=== How to complete this task ===
Every entry should come back exactly as written, minus the pictures.

● ● ● ●

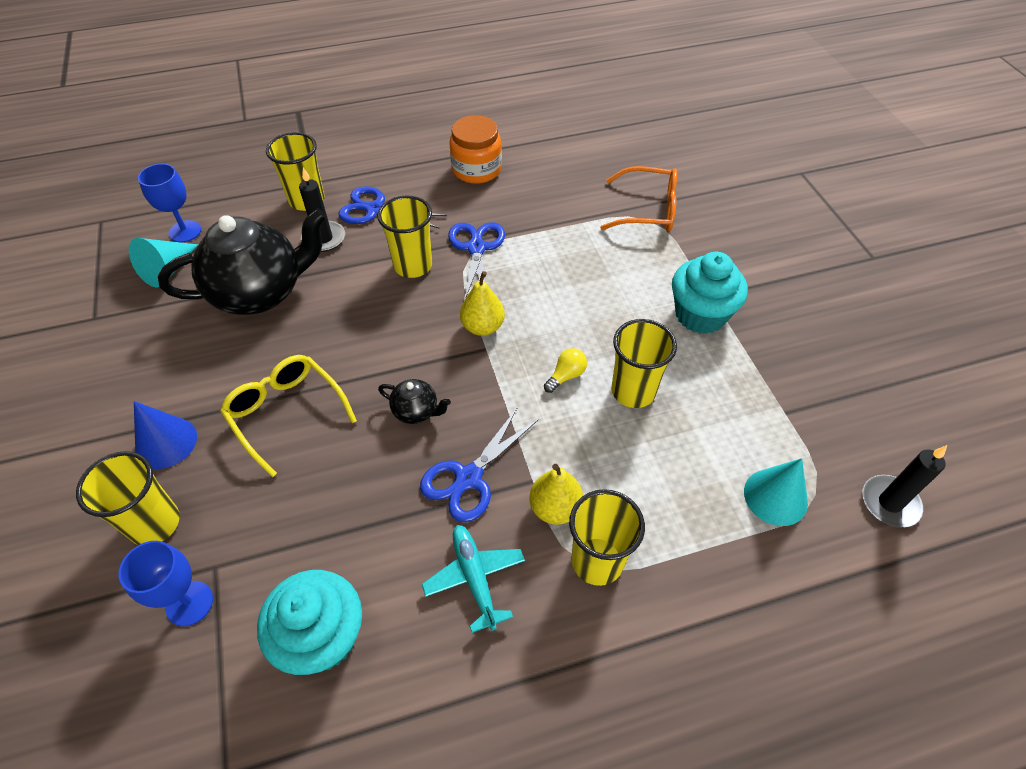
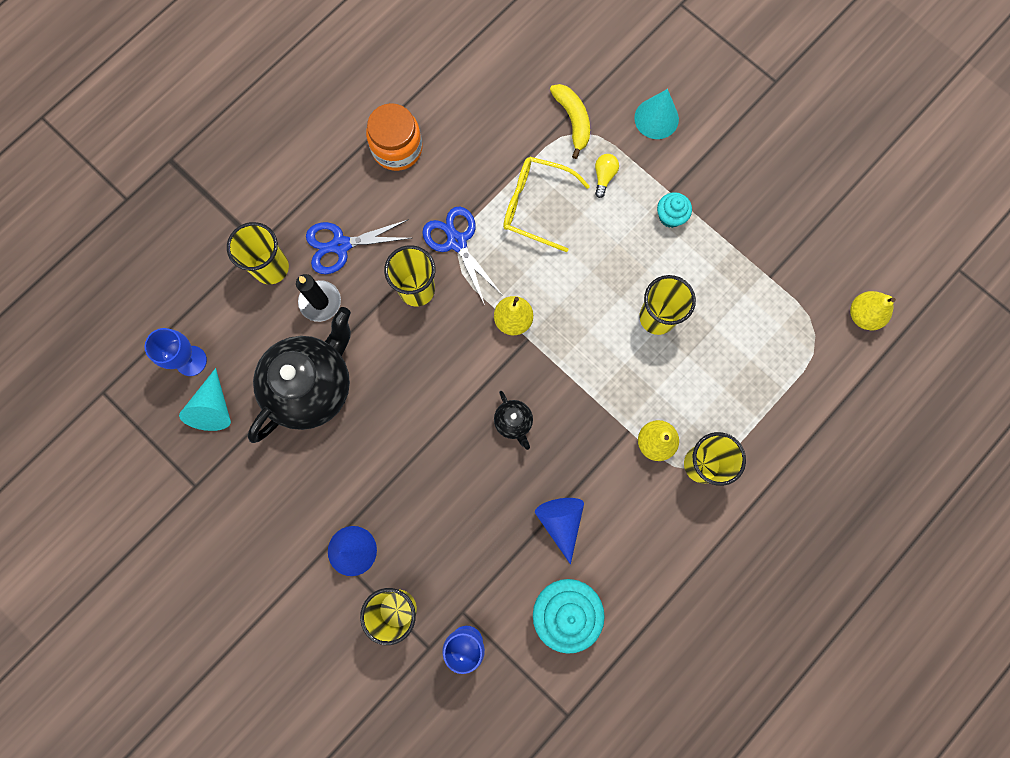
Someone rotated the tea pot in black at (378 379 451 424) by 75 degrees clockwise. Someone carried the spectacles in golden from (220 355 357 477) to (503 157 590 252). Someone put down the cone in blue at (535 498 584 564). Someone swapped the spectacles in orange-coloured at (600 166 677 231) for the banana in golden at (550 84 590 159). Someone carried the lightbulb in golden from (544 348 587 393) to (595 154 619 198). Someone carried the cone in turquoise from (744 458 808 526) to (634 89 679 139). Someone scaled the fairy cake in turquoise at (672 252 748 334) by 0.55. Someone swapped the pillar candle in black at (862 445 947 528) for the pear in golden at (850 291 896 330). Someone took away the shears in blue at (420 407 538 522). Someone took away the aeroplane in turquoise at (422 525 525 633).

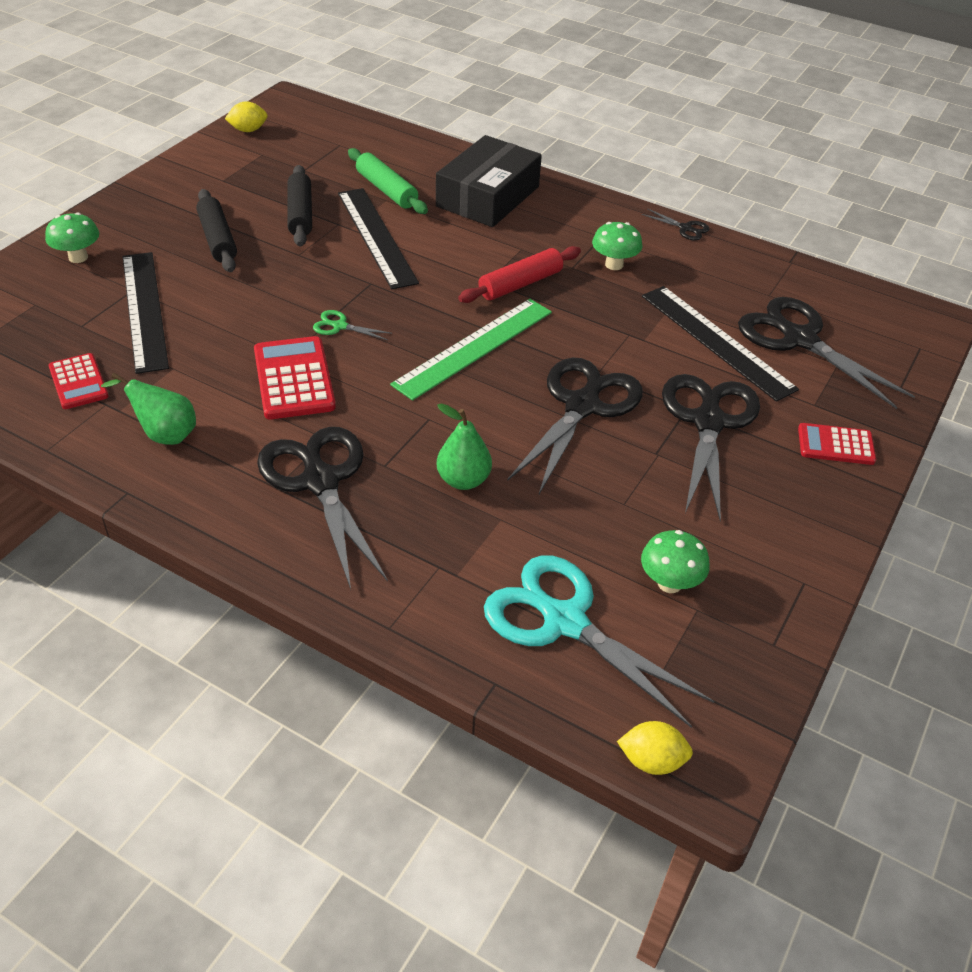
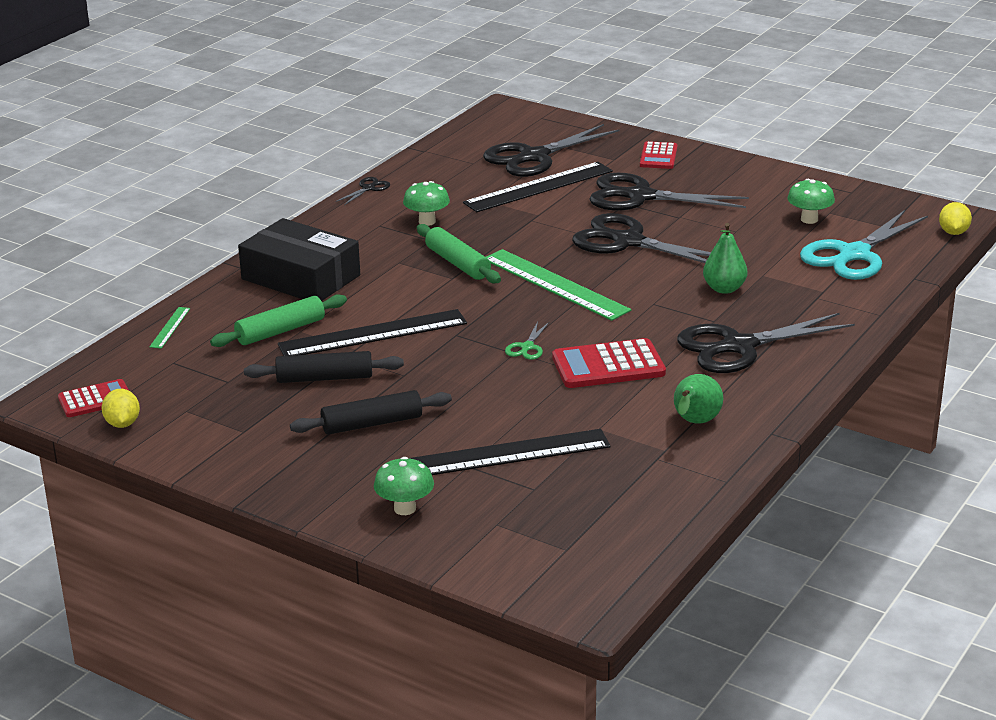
Someone carried the pocket calculator in scarlet from (48 353 109 409) to (58 379 129 417). Someone put down the ruler in green at (149 307 190 349). Someone repainted the dough roller in scarlet at (458 246 581 303), which became the dough roller in green at (417 224 501 284).

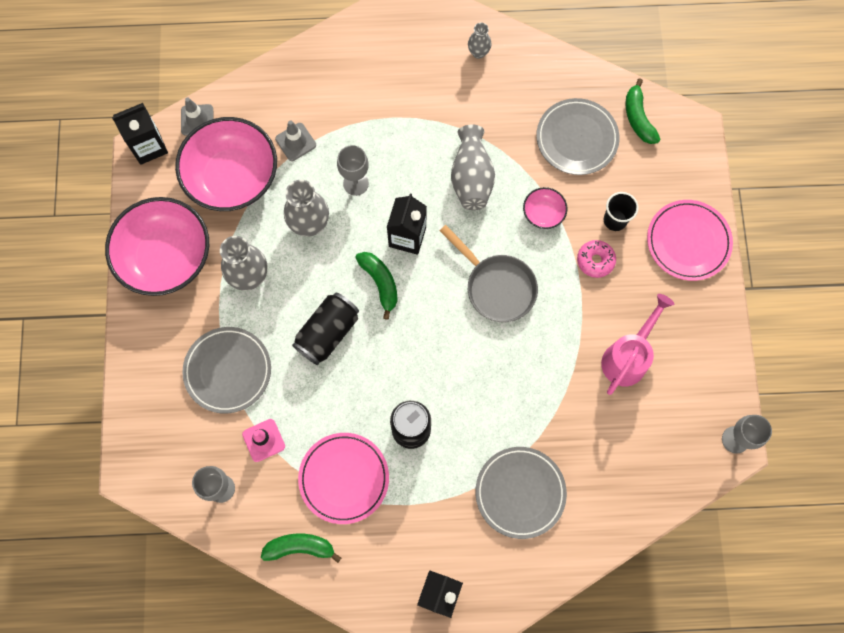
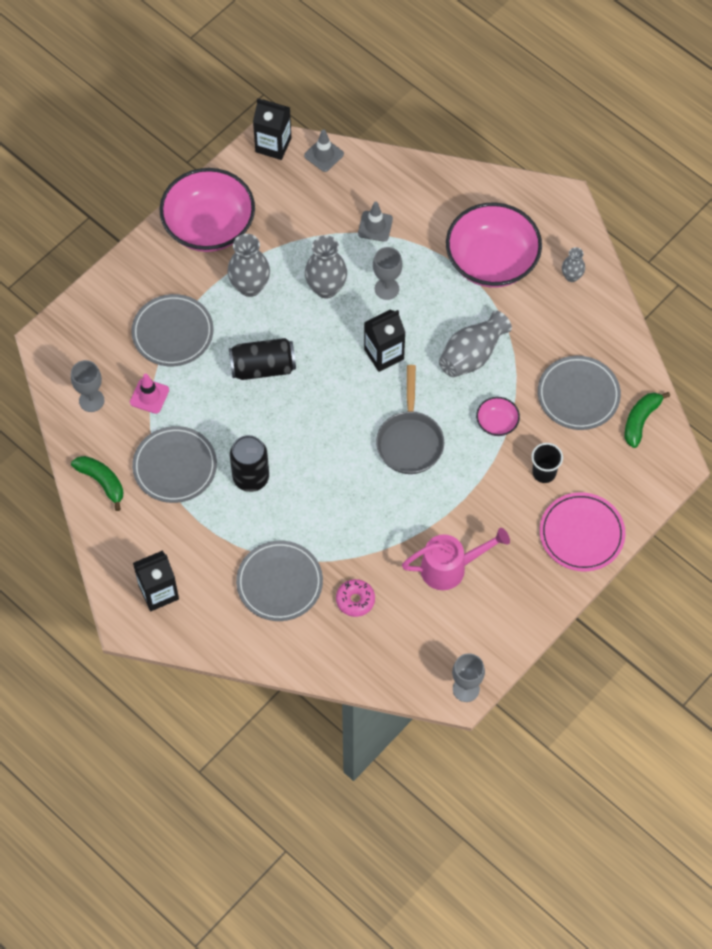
Someone repainted the flat dish in rose-pink at (298 433 389 524), which became the flat dish in ash-grey at (132 426 217 503). Someone carried the glazed donut in rose-pink from (577 240 616 278) to (336 579 375 617). Someone carried the bowl in rose-pink from (175 117 277 211) to (446 203 542 288). Someone took away the banana in green at (355 252 398 320).

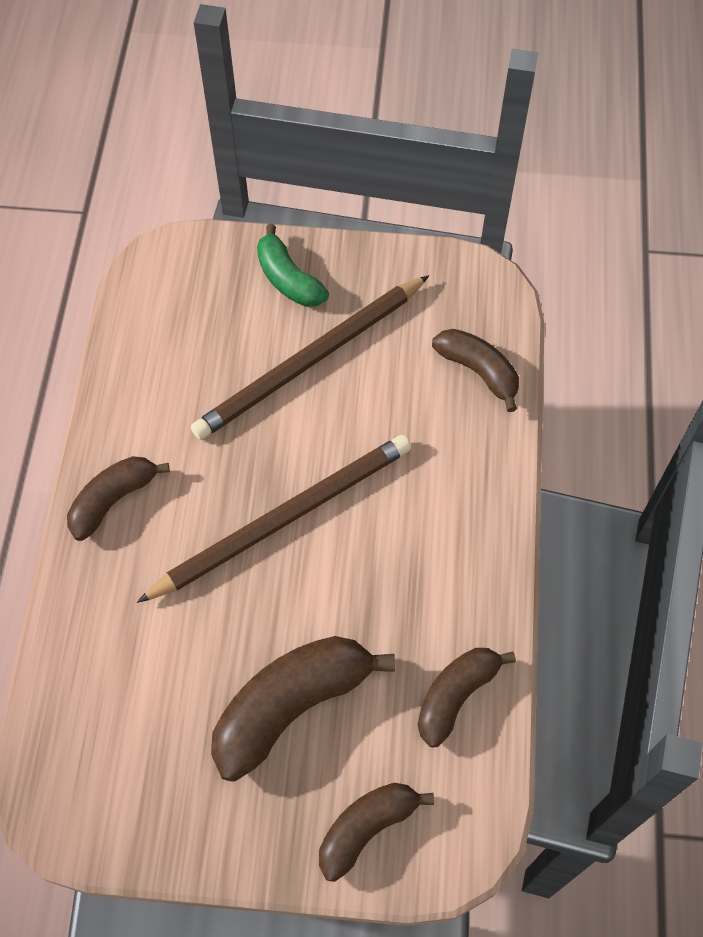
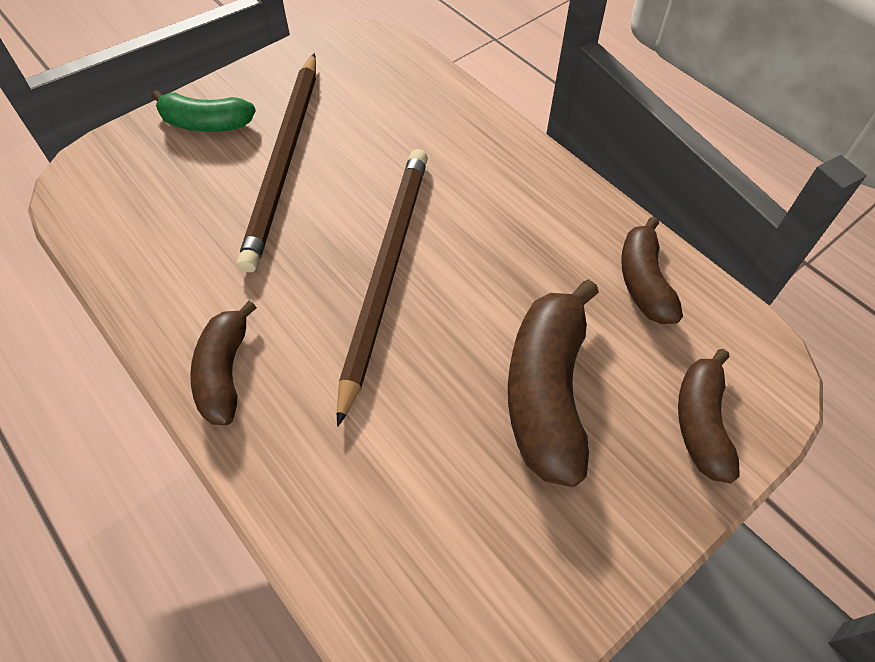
Someone took away the banana in dark brown at (432 329 519 412).

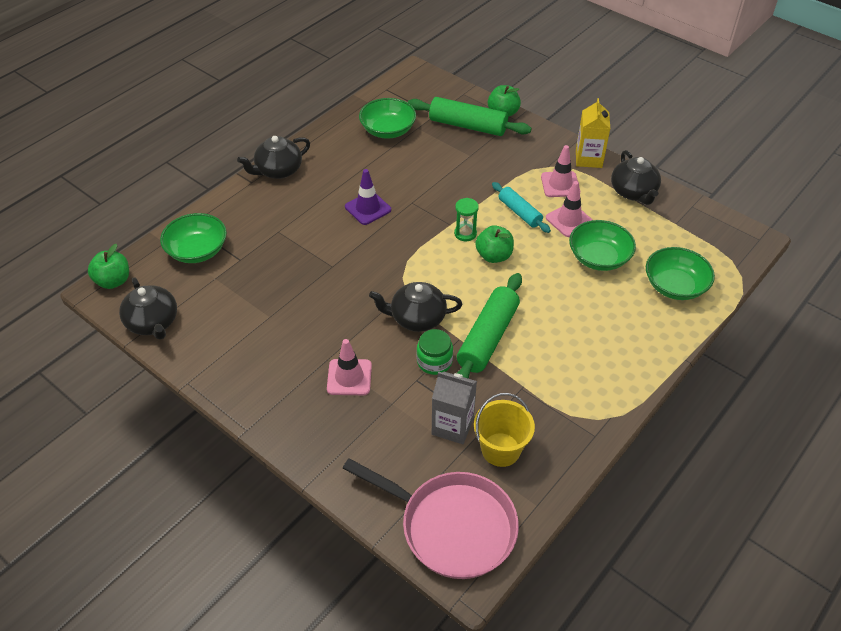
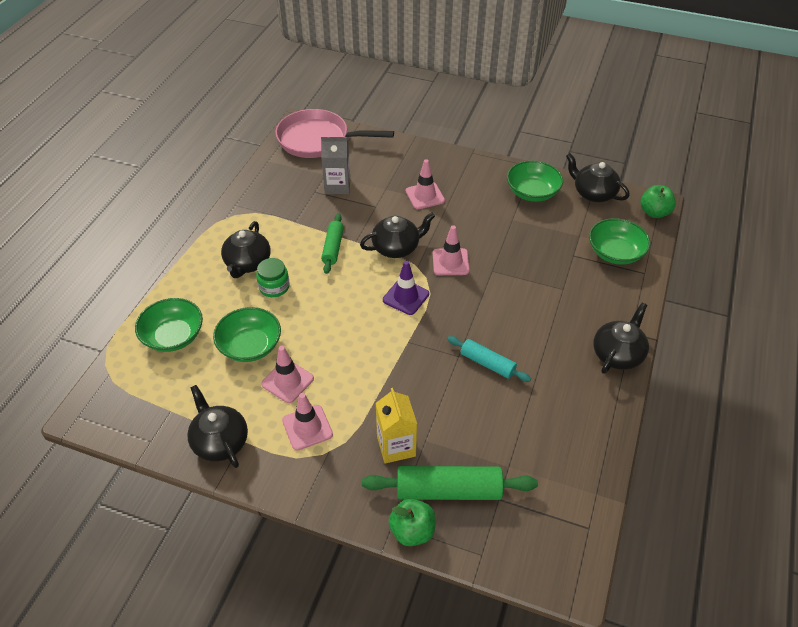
Someone put down the tea pot in black at (221 221 271 278). Someone carried the jam jar in green from (417 329 453 375) to (256 258 290 297). Someone scaled the dough roller in green at (457 273 522 379) by 0.61. Someone carried the milk carton in golden from (576 98 610 168) to (376 388 417 464). Someone carried the road cone in purple from (345 169 391 225) to (383 261 429 315). Someone put down the road cone in rose-pink at (433 225 470 275). Someone carried the dough roller in turquoise from (492 182 551 233) to (447 336 531 382). Someone carried the bowl in green from (359 98 416 139) to (507 161 563 202). Someone took away the hourglass in green at (454 198 479 241). Someone took away the pail in golden at (474 393 535 467). Someone took away the toy apple in green at (475 225 514 263).

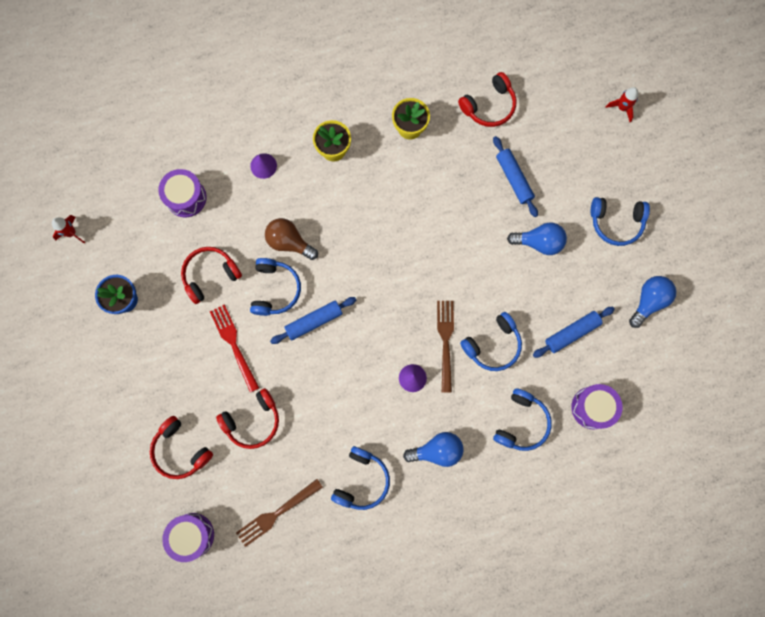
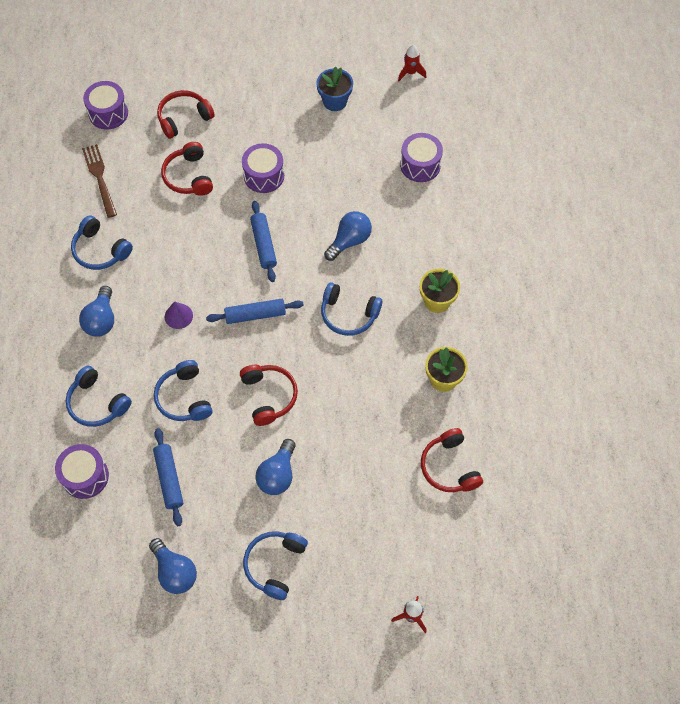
Someone carried the dough roller in blue from (493 136 538 217) to (206 299 304 324). Someone carried the over-ear headphones in scarlet from (181 247 242 304) to (240 365 298 426). Someone swapped the dinner fork in scarlet at (210 305 259 393) for the drum in purple at (242 143 284 193). Someone carried the over-ear headphones in blue from (250 258 301 316) to (321 282 382 336). Someone repainted the lightbulb in dark brown at (265 218 318 260), which became the lightbulb in blue at (324 211 372 261). Someone took away the cone in purple at (250 153 277 179). Someone took away the dinner fork in dark brown at (437 301 454 392).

● ● ● ●

=== Reply to the task ===
Someone rotated the tea pot in black at (378 379 451 424) by 75 degrees clockwise. Someone carried the spectacles in golden from (220 355 357 477) to (503 157 590 252). Someone put down the cone in blue at (535 498 584 564). Someone swapped the spectacles in orange-coloured at (600 166 677 231) for the banana in golden at (550 84 590 159). Someone carried the lightbulb in golden from (544 348 587 393) to (595 154 619 198). Someone carried the cone in turquoise from (744 458 808 526) to (634 89 679 139). Someone scaled the fairy cake in turquoise at (672 252 748 334) by 0.55. Someone swapped the pillar candle in black at (862 445 947 528) for the pear in golden at (850 291 896 330). Someone took away the shears in blue at (420 407 538 522). Someone took away the aeroplane in turquoise at (422 525 525 633).

Someone carried the pocket calculator in scarlet from (48 353 109 409) to (58 379 129 417). Someone put down the ruler in green at (149 307 190 349). Someone repainted the dough roller in scarlet at (458 246 581 303), which became the dough roller in green at (417 224 501 284).

Someone repainted the flat dish in rose-pink at (298 433 389 524), which became the flat dish in ash-grey at (132 426 217 503). Someone carried the glazed donut in rose-pink from (577 240 616 278) to (336 579 375 617). Someone carried the bowl in rose-pink from (175 117 277 211) to (446 203 542 288). Someone took away the banana in green at (355 252 398 320).

Someone took away the banana in dark brown at (432 329 519 412).

Someone put down the tea pot in black at (221 221 271 278). Someone carried the jam jar in green from (417 329 453 375) to (256 258 290 297). Someone scaled the dough roller in green at (457 273 522 379) by 0.61. Someone carried the milk carton in golden from (576 98 610 168) to (376 388 417 464). Someone carried the road cone in purple from (345 169 391 225) to (383 261 429 315). Someone put down the road cone in rose-pink at (433 225 470 275). Someone carried the dough roller in turquoise from (492 182 551 233) to (447 336 531 382). Someone carried the bowl in green from (359 98 416 139) to (507 161 563 202). Someone took away the hourglass in green at (454 198 479 241). Someone took away the pail in golden at (474 393 535 467). Someone took away the toy apple in green at (475 225 514 263).

Someone carried the dough roller in blue from (493 136 538 217) to (206 299 304 324). Someone carried the over-ear headphones in scarlet from (181 247 242 304) to (240 365 298 426). Someone swapped the dinner fork in scarlet at (210 305 259 393) for the drum in purple at (242 143 284 193). Someone carried the over-ear headphones in blue from (250 258 301 316) to (321 282 382 336). Someone repainted the lightbulb in dark brown at (265 218 318 260), which became the lightbulb in blue at (324 211 372 261). Someone took away the cone in purple at (250 153 277 179). Someone took away the dinner fork in dark brown at (437 301 454 392).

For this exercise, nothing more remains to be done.